— SOURCE DATA —

════════════════

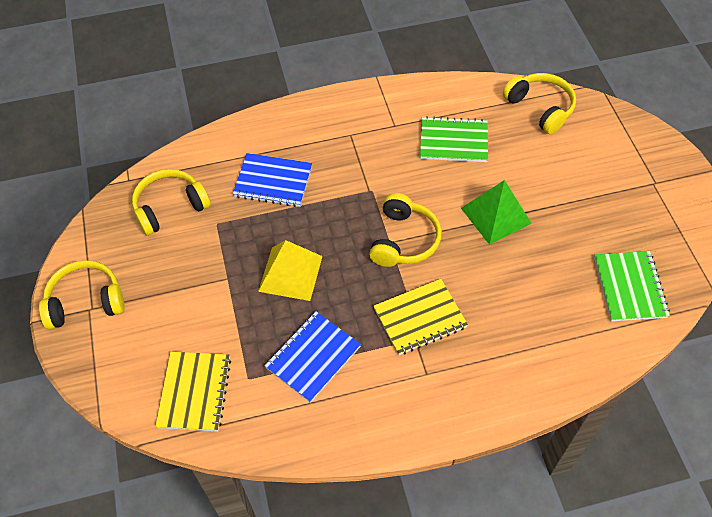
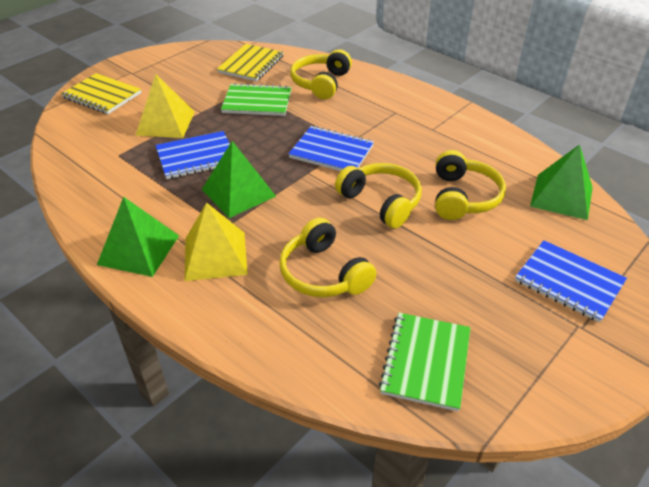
blue notebook: 2 -> 3
green pyramid: 1 -> 3
yellow pyramid: 1 -> 2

════════════════

— TASK GOAL —
Pictures are not part of the copy; transcribe the rest of the data verbatim.

— EXERCISE ANSWER —
blue notebook: 2 -> 3
green pyramid: 1 -> 3
yellow pyramid: 1 -> 2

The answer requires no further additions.